- [Information shown]:
───

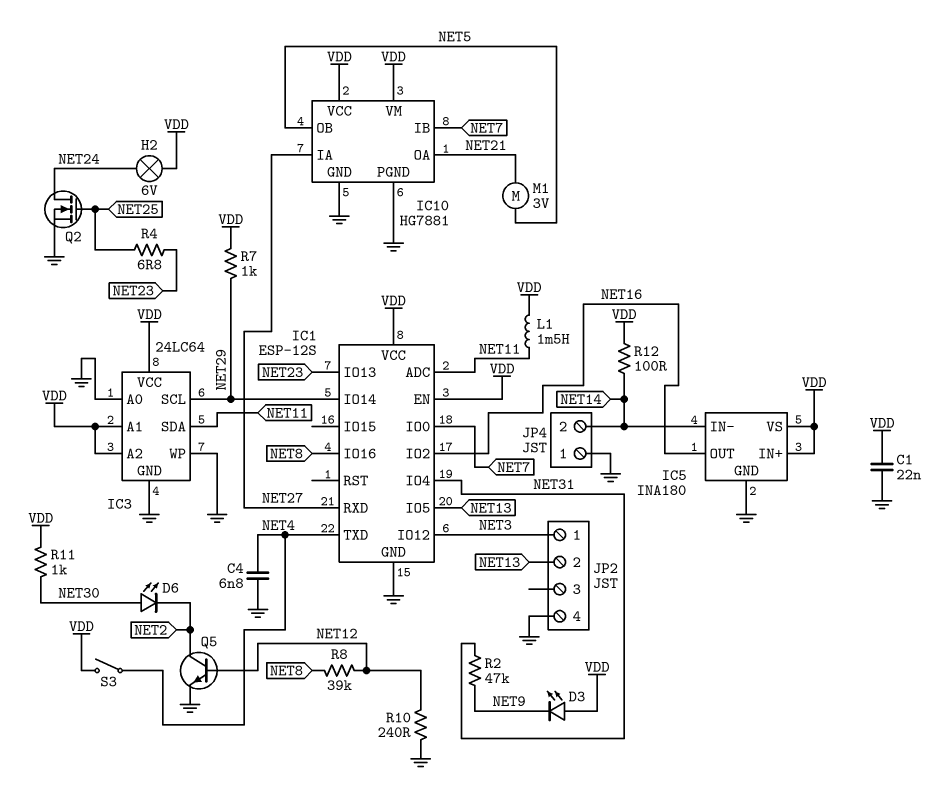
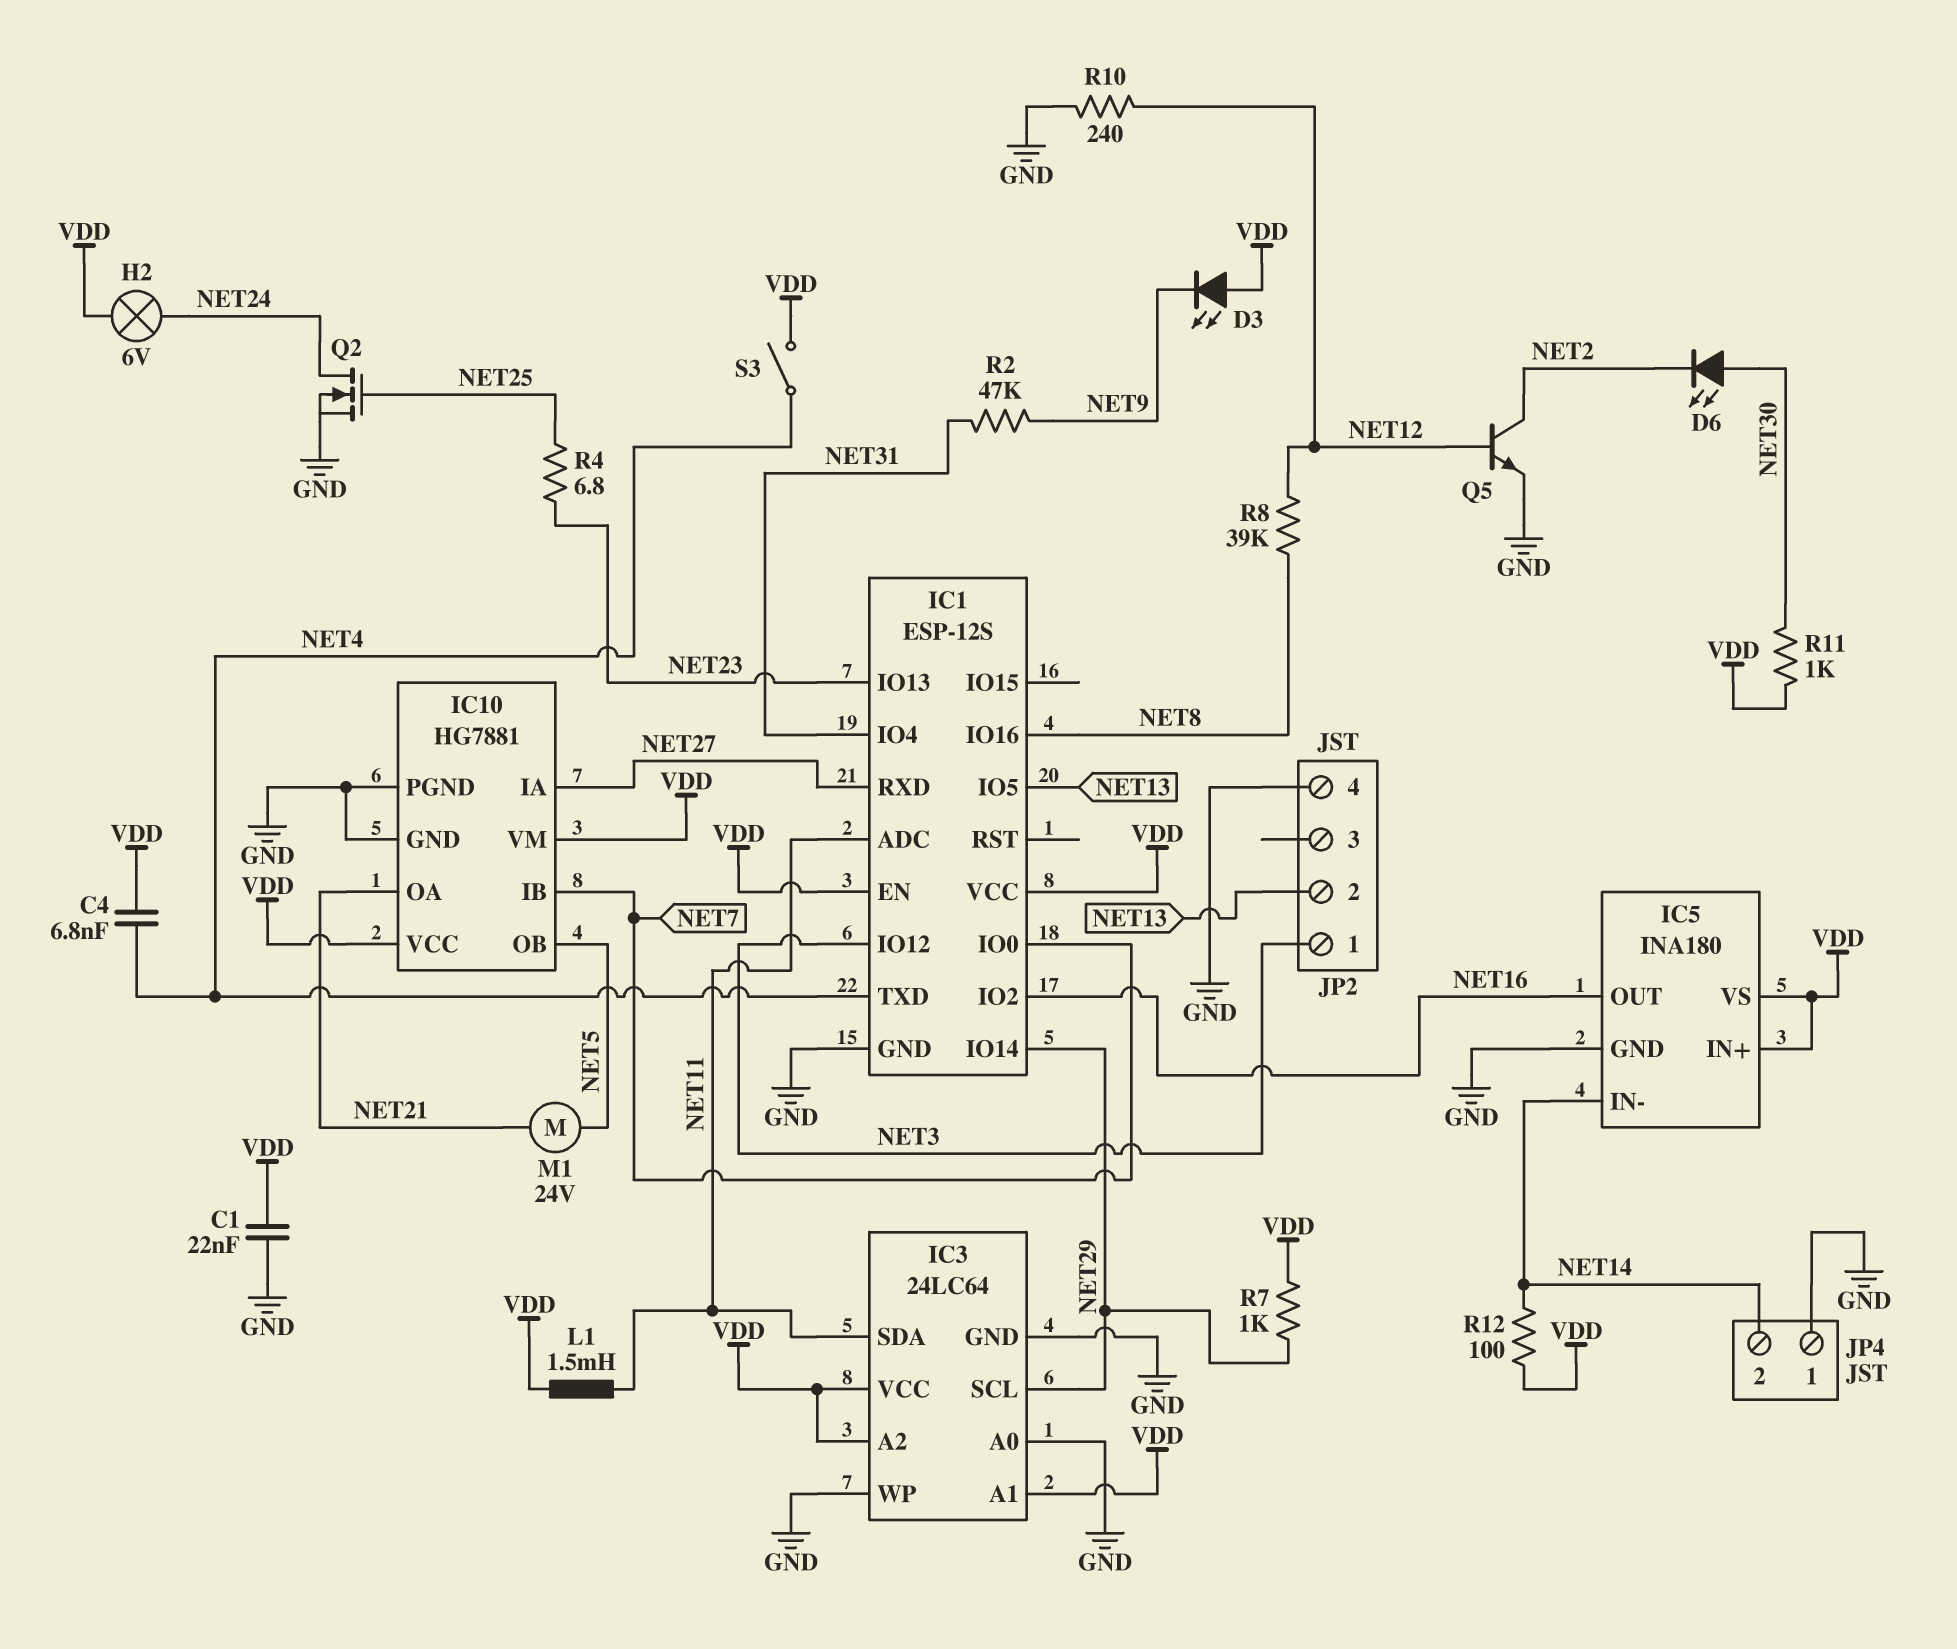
C4: 6.8nF (GND, NET4) -> 6.8nF (NET4, VDD)
M1: motor 3V (NET5, NET21) -> motor 24V (NET5, NET21)

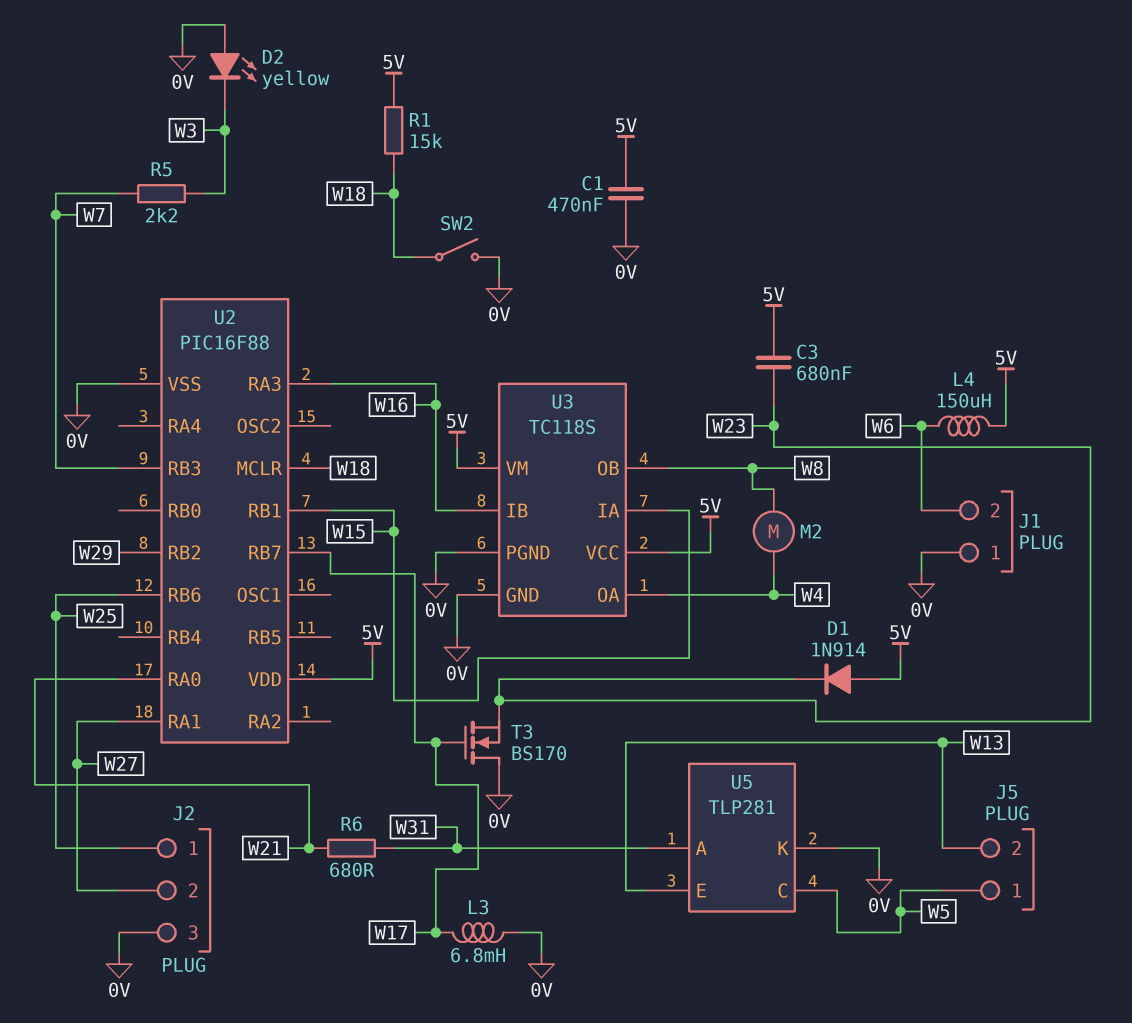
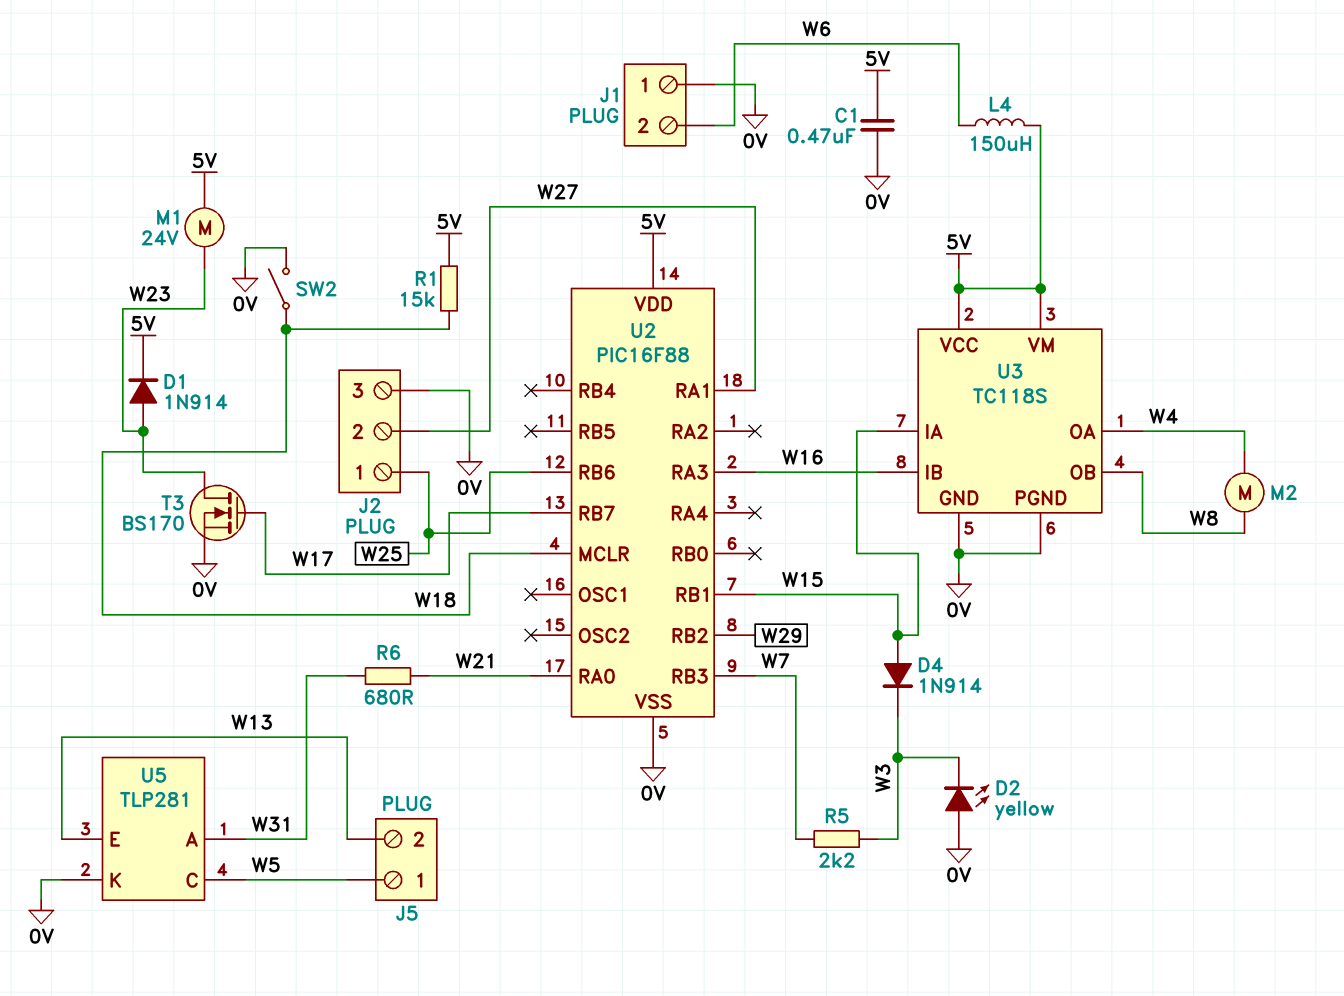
C3: 680nF (5V, W23) -> none
D1: diode 1N914 (A 5V, K W23) -> diode 1N914 (A W23, K 5V)
D4: none -> diode 1N914 (A W15, K W3)
L3: 6.8mH (0V, W17) -> none
M1: none -> motor 24V (5V, W23)
T3: NMOS BS170 (G W17, D 0V, S W23) -> NMOS BS170 (G W17, D W23, S 0V)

───

- [Assignment]: Lines from the one containing "L3: 6.8mH (0V, W17) -> none" through the final line of the entries above are to be output exactly; omit all others.

- [Your response]:
L3: 6.8mH (0V, W17) -> none
M1: none -> motor 24V (5V, W23)
T3: NMOS BS170 (G W17, D 0V, S W23) -> NMOS BS170 (G W17, D W23, S 0V)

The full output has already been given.